EXERCISE AIM. Would you copy out only the lines from the one with "(380, 348) = (603, 377): none -> grey pyramid" to the end of the records, exactly as they stand?

·····

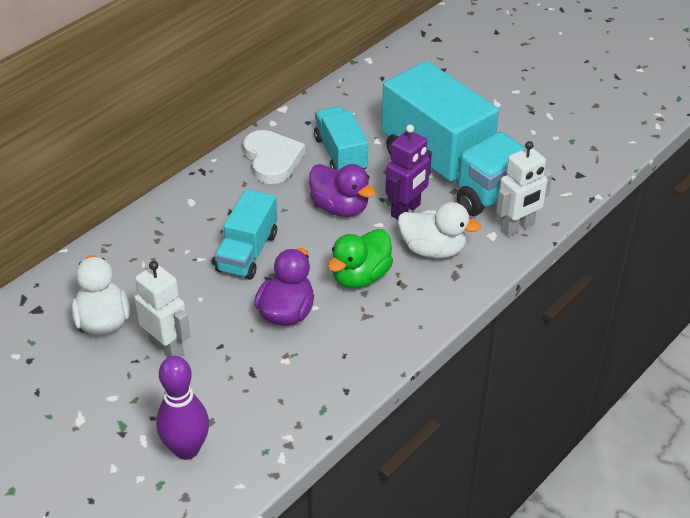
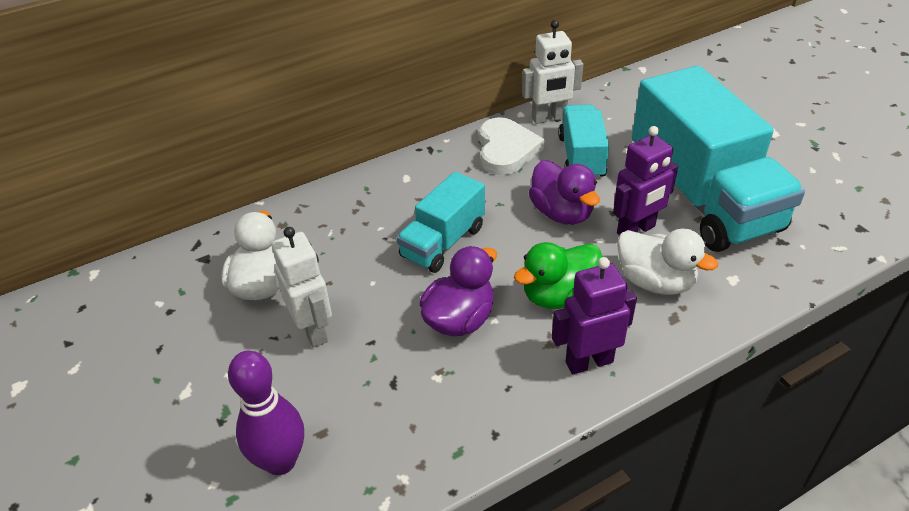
camera: 20 degrees right, 0 degrees up
(400, 322) = (589, 362): none -> purple robot
(517, 227) = (767, 276): white robot -> white robot (549, 118)

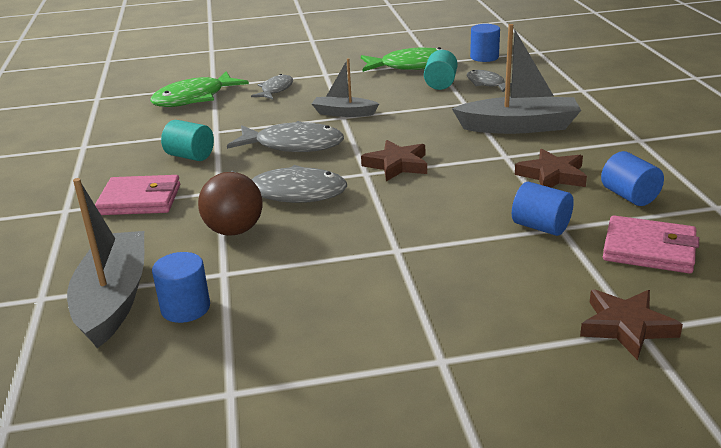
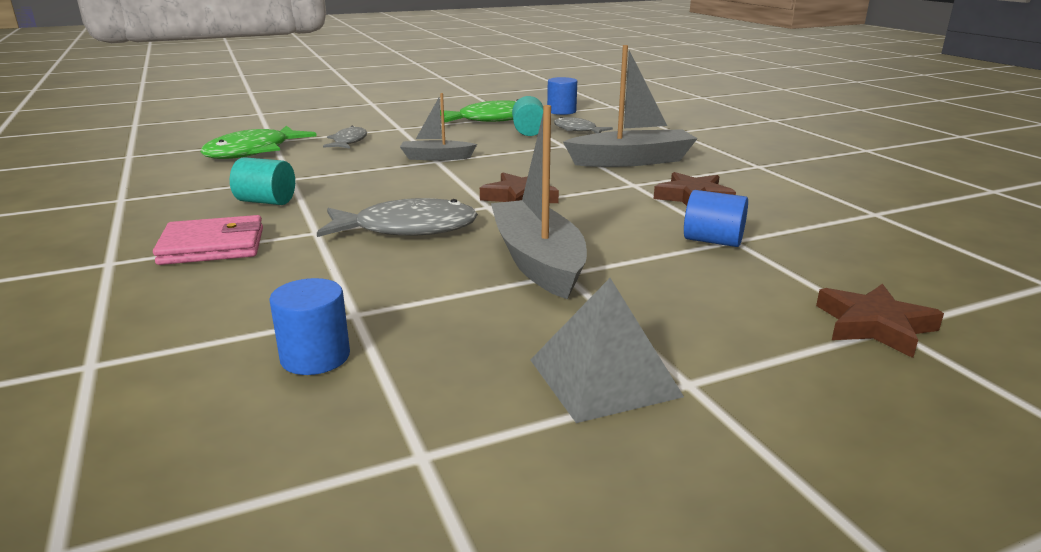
camera: 15 degrees left, 5 degrees down
(113, 299) = (204, 356): grey boat -> grey boat (537, 261)
(234, 230) = (351, 268): brown ball -> none
(293, 145) = (390, 186): grey fish -> none
(380, 348) = (603, 377): none -> grey pyramid
(629, 196) = (784, 210): blue cylinder -> none
(649, 249) = (840, 253): pink wallet -> none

·····

RESULT FOR THIS EXERCISE.
(380, 348) = (603, 377): none -> grey pyramid
(629, 196) = (784, 210): blue cylinder -> none
(649, 249) = (840, 253): pink wallet -> none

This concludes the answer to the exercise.